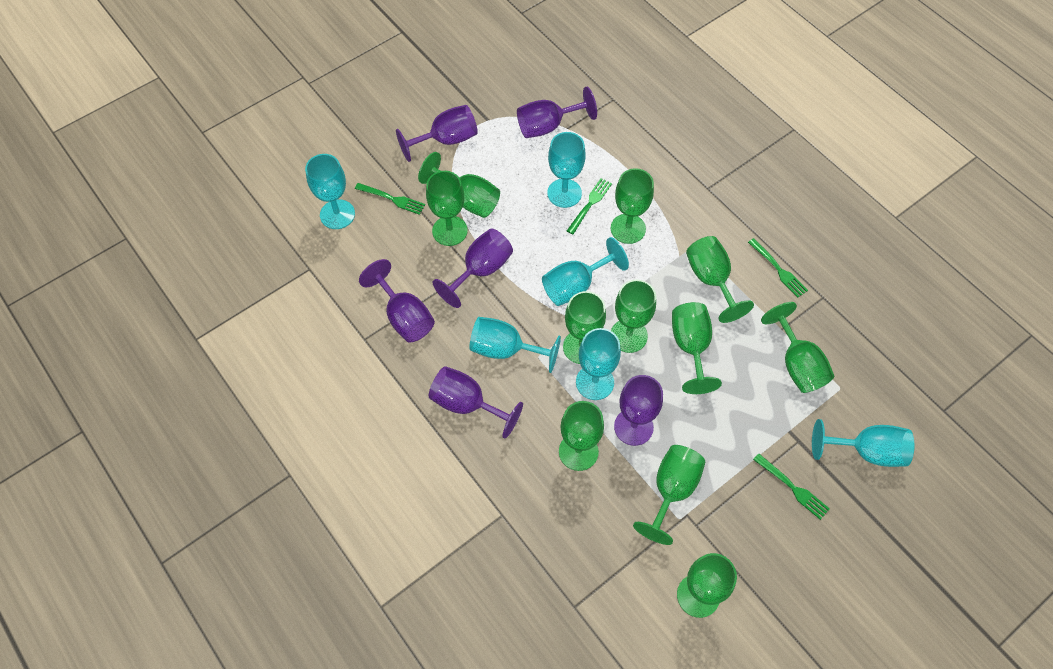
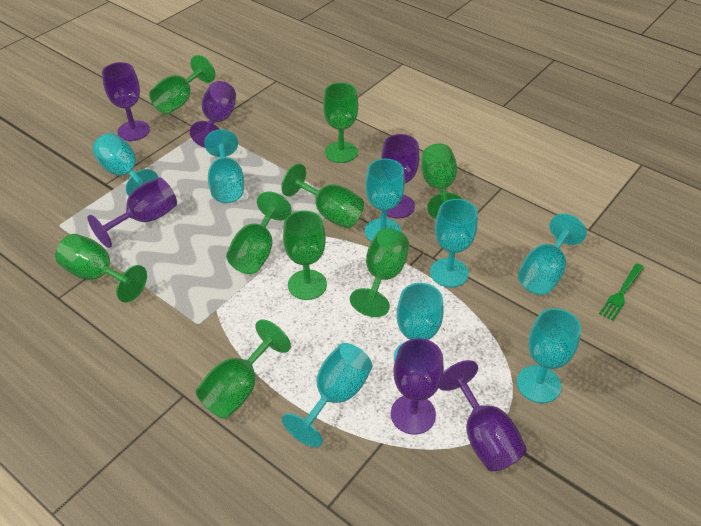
green fork: 4 -> 1
green goblet: 11 -> 9
turquoise goblet: 6 -> 8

§ TASK TO COMPLETE: Answer with a single number: how many lines above hold the word "goblet"?

§ RESPONSE: 2